**What this task involves**
Reproduce word for word the lines between those holding "<445 35 471 91>" and "135 degrees clockwise", inclusive, and nothing else from the data below.

[Data excerpts Boundary: Start]

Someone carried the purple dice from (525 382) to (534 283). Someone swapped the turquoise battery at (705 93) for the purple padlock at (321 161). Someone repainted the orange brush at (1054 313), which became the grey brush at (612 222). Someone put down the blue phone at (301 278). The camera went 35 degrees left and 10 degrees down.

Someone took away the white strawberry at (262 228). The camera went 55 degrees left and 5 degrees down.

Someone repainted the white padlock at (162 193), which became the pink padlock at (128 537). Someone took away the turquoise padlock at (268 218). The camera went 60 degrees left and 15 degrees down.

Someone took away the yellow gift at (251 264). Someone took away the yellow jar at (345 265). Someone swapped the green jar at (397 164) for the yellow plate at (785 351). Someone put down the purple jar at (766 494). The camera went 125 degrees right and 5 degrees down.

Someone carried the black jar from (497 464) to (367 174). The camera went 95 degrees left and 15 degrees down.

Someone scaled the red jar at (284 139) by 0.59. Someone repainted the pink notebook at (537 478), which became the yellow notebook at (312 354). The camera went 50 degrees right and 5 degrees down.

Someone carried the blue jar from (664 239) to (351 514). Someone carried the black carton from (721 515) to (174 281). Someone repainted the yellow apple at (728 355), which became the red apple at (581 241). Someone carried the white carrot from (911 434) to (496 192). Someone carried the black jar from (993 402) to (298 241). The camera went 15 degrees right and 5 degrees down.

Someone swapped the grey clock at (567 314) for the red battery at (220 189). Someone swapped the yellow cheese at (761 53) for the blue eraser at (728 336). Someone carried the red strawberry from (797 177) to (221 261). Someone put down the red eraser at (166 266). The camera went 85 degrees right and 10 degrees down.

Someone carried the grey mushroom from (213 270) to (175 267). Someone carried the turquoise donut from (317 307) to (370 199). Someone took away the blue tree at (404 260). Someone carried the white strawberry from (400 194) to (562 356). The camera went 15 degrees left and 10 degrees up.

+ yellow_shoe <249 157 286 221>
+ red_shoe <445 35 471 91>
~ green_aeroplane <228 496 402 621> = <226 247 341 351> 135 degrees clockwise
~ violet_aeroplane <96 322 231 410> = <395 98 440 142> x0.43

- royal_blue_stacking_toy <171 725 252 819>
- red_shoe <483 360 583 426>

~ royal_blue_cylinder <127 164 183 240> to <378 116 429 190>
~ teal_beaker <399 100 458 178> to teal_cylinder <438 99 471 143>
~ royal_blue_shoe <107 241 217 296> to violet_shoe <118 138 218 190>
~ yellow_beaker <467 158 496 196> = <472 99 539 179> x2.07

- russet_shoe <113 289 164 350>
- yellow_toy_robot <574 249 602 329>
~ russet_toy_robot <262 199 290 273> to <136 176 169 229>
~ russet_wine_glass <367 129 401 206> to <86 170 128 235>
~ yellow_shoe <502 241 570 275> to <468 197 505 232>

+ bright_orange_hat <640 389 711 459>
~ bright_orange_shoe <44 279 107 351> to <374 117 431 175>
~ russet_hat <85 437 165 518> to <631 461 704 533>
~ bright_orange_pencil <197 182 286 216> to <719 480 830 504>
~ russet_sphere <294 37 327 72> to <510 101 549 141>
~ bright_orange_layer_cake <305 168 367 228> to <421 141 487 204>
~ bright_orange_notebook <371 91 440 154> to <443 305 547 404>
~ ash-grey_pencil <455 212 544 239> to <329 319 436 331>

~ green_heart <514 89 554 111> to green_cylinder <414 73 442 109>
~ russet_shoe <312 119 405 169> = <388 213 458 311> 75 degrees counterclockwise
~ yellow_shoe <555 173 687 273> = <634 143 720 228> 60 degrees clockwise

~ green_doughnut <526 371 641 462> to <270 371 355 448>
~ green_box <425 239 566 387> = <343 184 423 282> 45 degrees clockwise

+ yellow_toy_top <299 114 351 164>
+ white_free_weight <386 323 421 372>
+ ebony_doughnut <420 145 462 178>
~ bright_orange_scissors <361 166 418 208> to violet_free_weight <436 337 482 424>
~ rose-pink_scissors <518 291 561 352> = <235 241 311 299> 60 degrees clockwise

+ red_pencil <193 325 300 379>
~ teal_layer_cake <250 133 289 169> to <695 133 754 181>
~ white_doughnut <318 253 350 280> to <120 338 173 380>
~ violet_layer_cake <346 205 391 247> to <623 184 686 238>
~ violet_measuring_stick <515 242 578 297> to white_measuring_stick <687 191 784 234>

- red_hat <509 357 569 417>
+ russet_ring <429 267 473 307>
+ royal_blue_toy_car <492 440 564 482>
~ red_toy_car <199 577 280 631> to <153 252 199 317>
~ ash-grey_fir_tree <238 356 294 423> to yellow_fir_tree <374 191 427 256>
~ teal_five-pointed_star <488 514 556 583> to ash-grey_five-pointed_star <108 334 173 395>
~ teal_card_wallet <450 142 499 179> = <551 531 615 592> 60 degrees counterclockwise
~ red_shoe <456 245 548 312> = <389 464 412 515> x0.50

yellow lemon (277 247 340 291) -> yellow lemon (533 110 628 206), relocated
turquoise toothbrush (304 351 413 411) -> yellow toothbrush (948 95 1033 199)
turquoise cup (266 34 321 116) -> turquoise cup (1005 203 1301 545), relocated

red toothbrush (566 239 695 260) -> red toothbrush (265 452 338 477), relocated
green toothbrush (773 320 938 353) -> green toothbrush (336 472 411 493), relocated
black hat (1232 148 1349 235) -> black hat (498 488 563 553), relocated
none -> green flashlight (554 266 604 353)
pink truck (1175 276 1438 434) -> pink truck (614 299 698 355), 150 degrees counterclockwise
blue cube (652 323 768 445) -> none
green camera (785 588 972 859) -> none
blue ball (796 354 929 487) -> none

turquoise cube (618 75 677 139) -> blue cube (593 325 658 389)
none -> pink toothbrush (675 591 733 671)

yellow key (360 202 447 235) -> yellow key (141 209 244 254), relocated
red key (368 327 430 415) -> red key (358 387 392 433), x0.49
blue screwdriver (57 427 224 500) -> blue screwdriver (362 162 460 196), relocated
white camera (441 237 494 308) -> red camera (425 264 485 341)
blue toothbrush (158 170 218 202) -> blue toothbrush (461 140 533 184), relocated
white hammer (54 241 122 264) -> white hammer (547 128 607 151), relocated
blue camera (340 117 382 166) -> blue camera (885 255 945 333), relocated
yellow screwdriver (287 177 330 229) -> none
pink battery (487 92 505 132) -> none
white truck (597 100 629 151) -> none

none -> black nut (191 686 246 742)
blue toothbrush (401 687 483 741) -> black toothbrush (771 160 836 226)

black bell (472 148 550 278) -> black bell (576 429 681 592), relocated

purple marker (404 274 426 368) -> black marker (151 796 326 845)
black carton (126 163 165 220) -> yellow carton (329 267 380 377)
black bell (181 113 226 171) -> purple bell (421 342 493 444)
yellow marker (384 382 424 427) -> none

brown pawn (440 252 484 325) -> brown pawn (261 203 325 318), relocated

[Data excerpts Boundary: End]

**Result**
+ red_shoe <445 35 471 91>
~ green_aeroplane <228 496 402 621> = <226 247 341 351> 135 degrees clockwise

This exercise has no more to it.